━━━ Data to examine

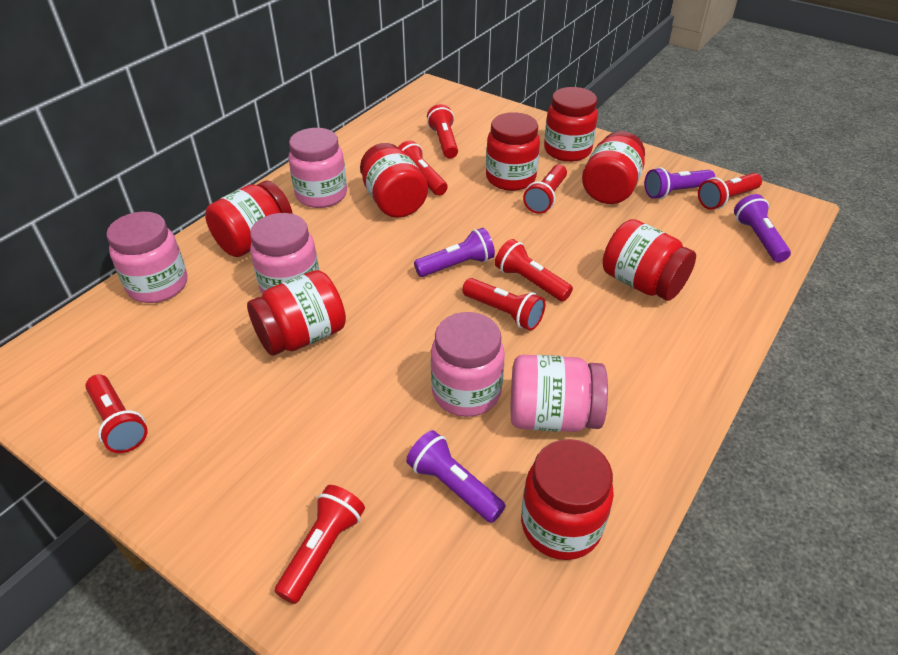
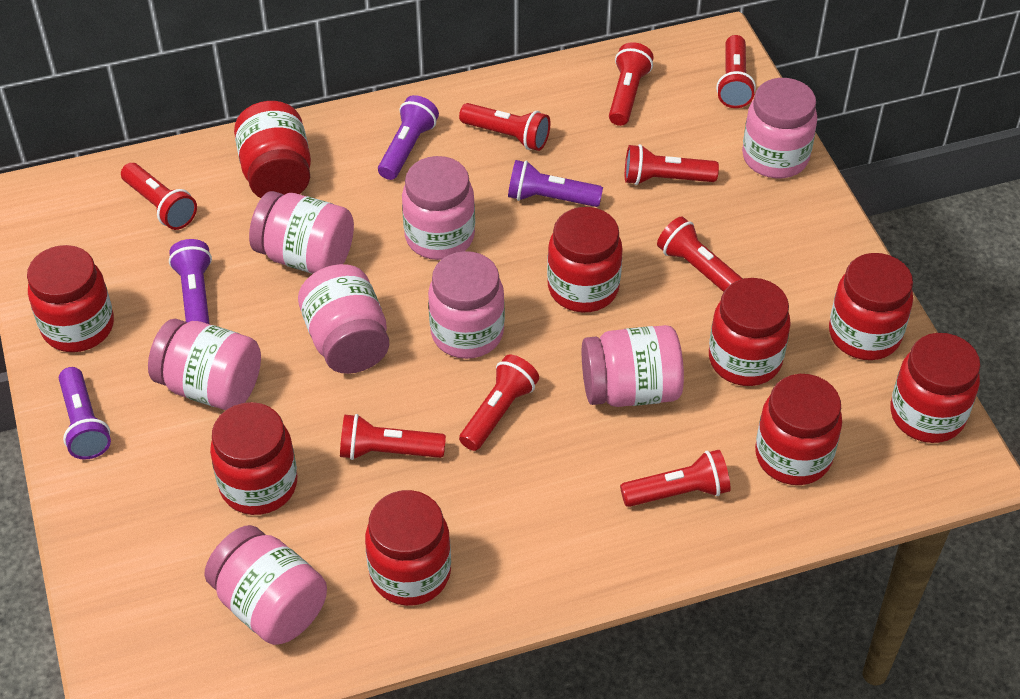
pink jar: 5 -> 8
red flashlight: 8 -> 9
red jar: 8 -> 9

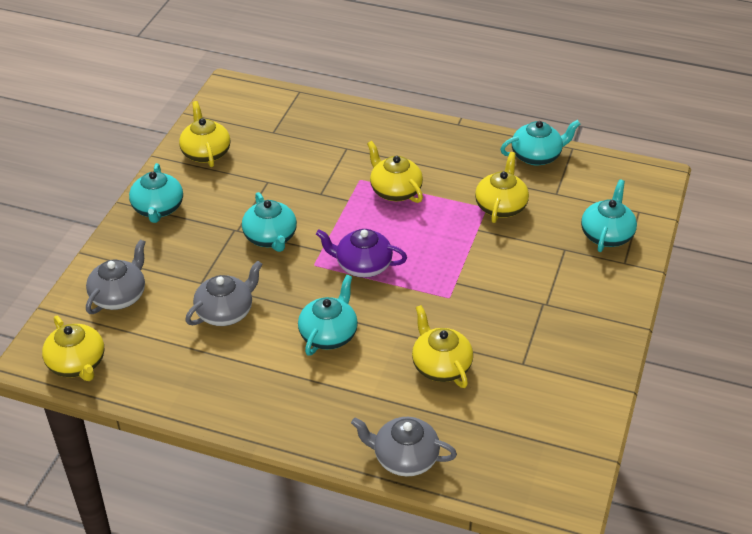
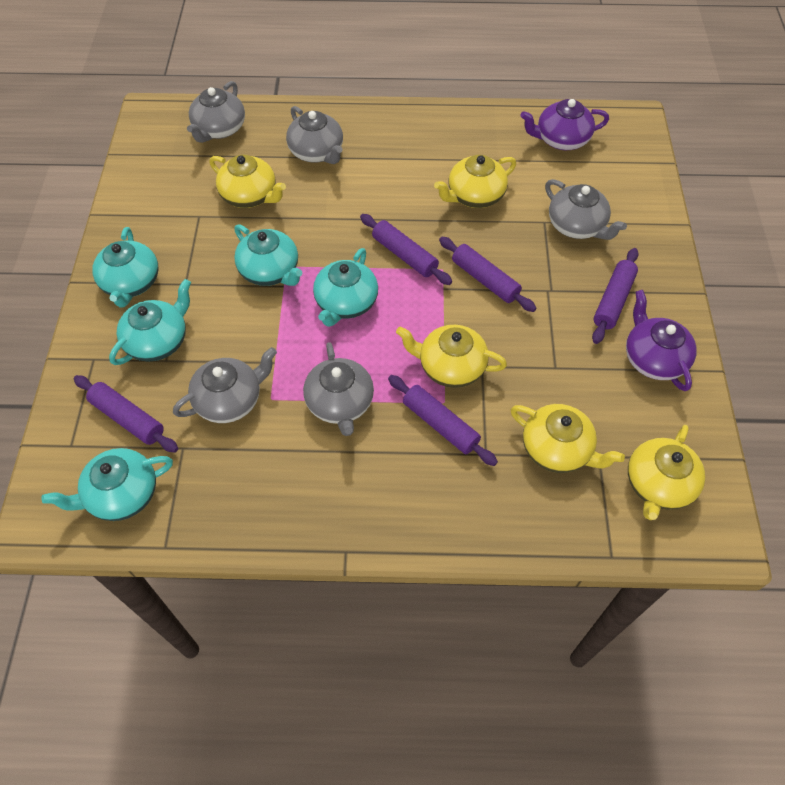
grey teapot: 3 -> 5
purple rolling pin: 0 -> 5
purple teapot: 1 -> 2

━━━━━━

• Problem to solve: Leave out the pictures and return every record word for word.

• Your solution:
pink jar: 5 -> 8
red flashlight: 8 -> 9
red jar: 8 -> 9

grey teapot: 3 -> 5
purple rolling pin: 0 -> 5
purple teapot: 1 -> 2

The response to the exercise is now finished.